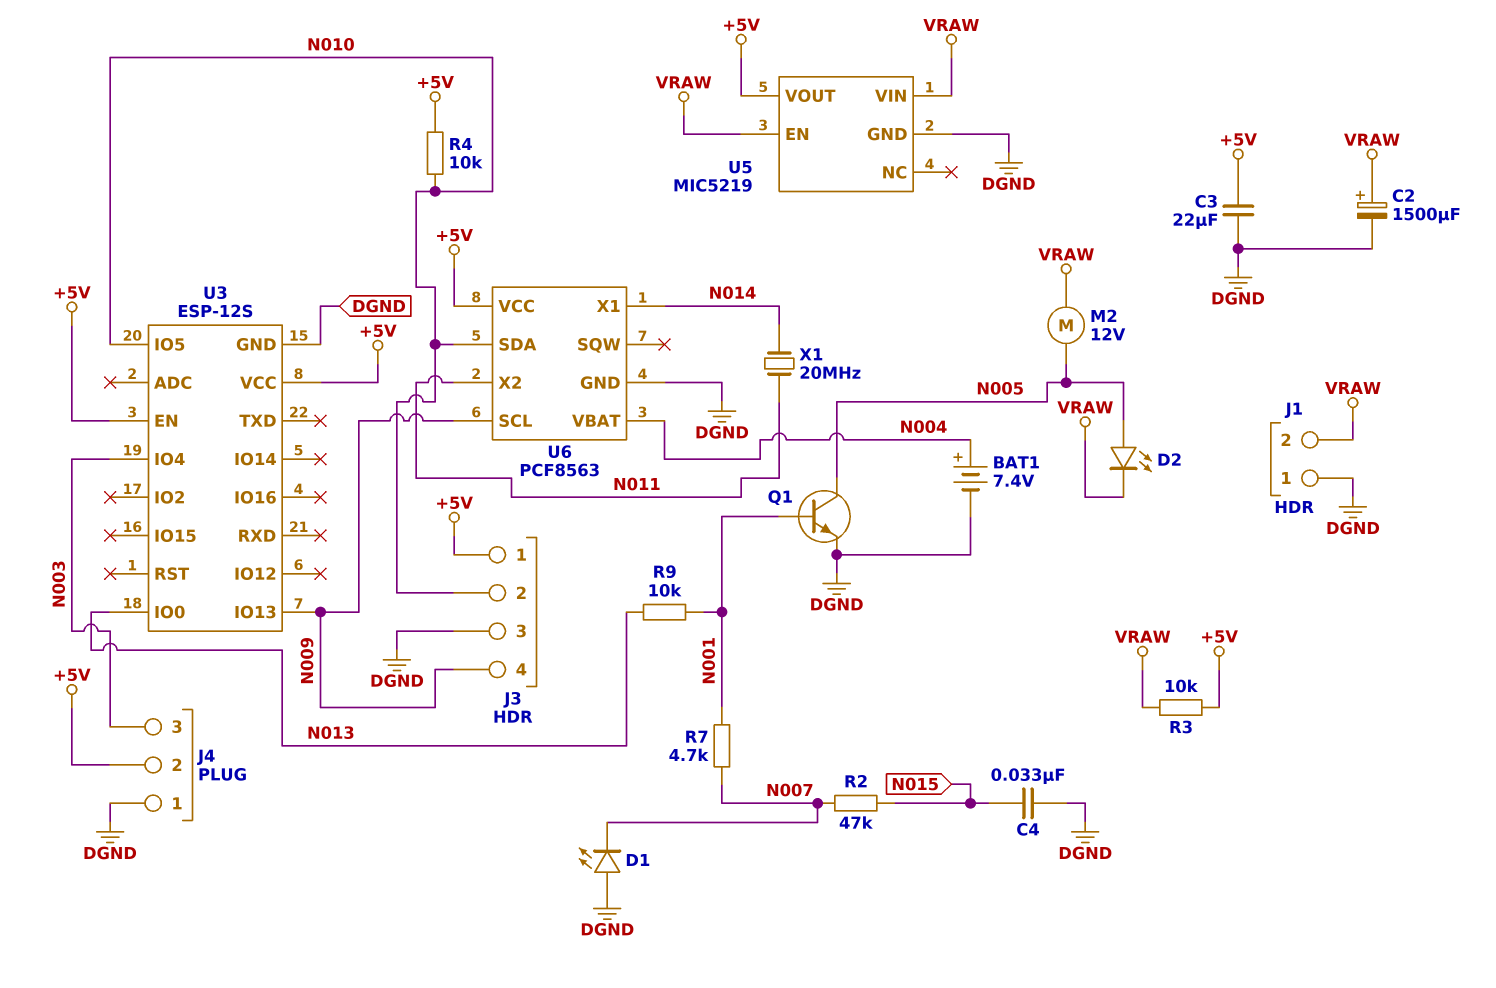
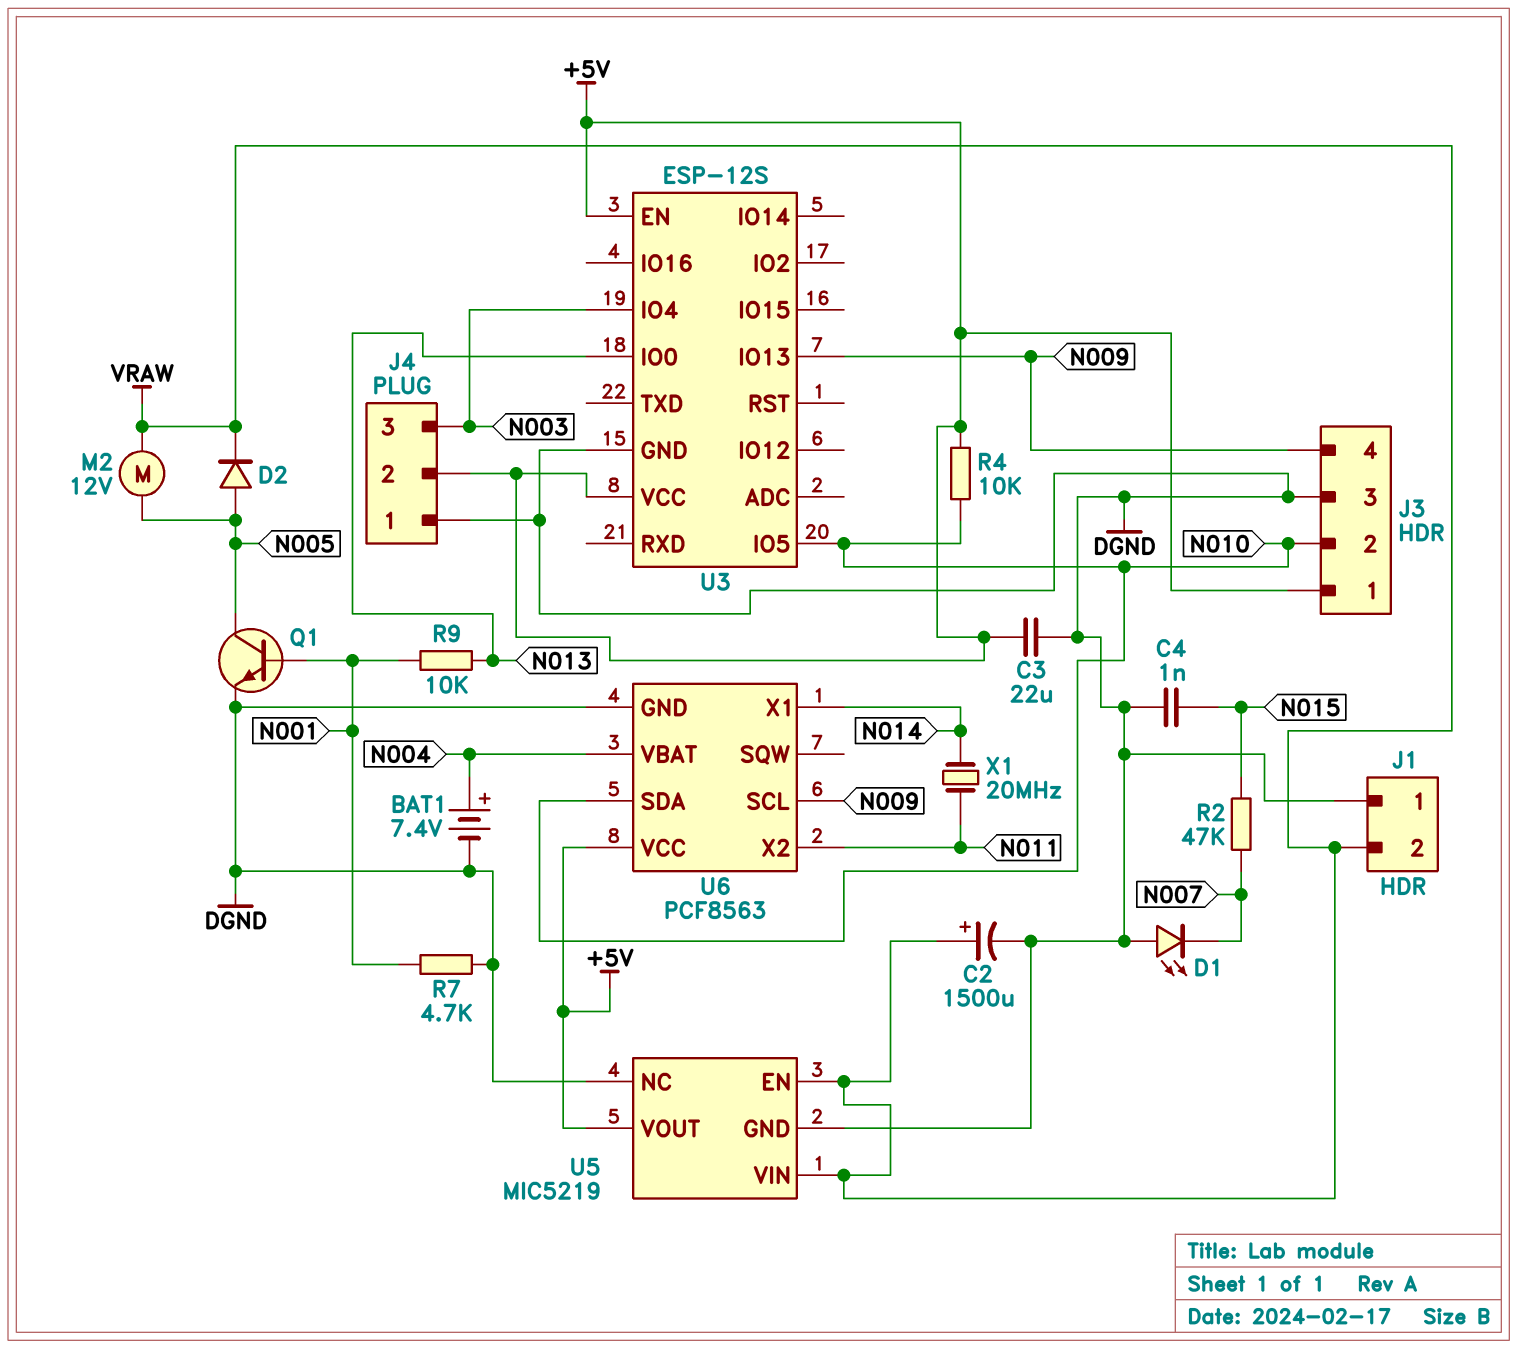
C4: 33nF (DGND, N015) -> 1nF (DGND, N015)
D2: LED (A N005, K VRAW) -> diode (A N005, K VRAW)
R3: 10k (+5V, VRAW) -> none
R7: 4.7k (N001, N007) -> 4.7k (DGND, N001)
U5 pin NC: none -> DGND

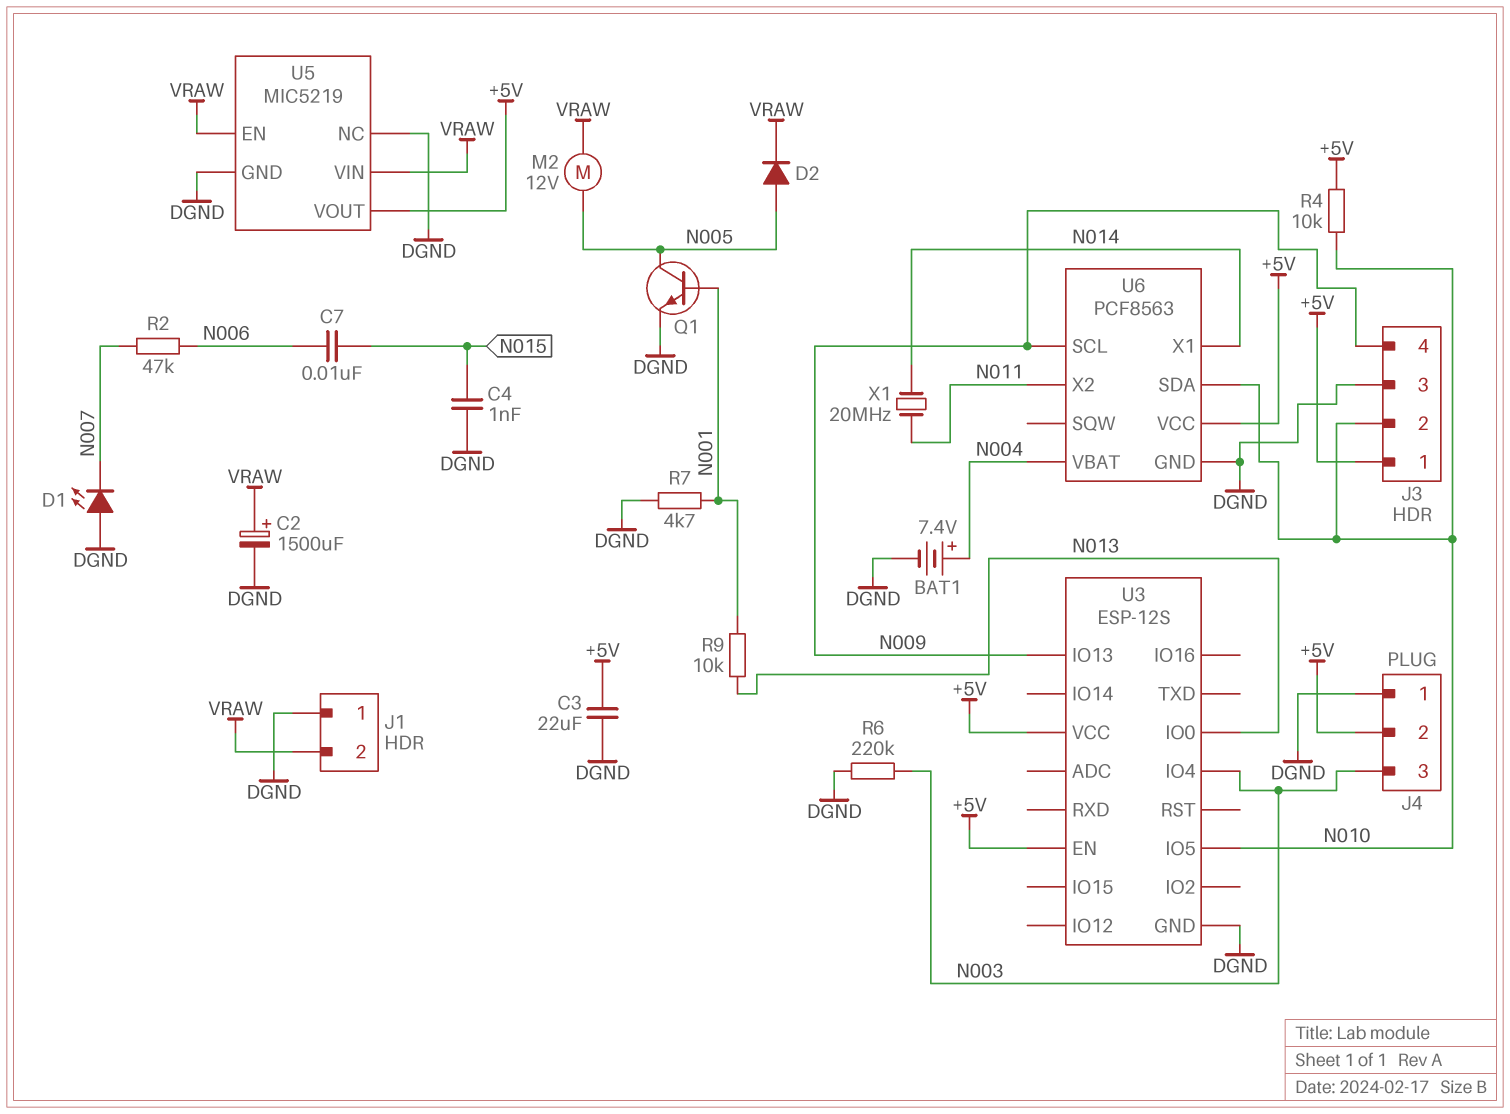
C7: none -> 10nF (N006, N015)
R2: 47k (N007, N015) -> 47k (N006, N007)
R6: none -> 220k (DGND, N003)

•••

**THE TASK**
Could you transcribe the material above exactly, keeping every picture out?

**ANSWER**
C4: 33nF (DGND, N015) -> 1nF (DGND, N015)
D2: LED (A N005, K VRAW) -> diode (A N005, K VRAW)
R3: 10k (+5V, VRAW) -> none
R7: 4.7k (N001, N007) -> 4.7k (DGND, N001)
U5 pin NC: none -> DGND

C7: none -> 10nF (N006, N015)
R2: 47k (N007, N015) -> 47k (N006, N007)
R6: none -> 220k (DGND, N003)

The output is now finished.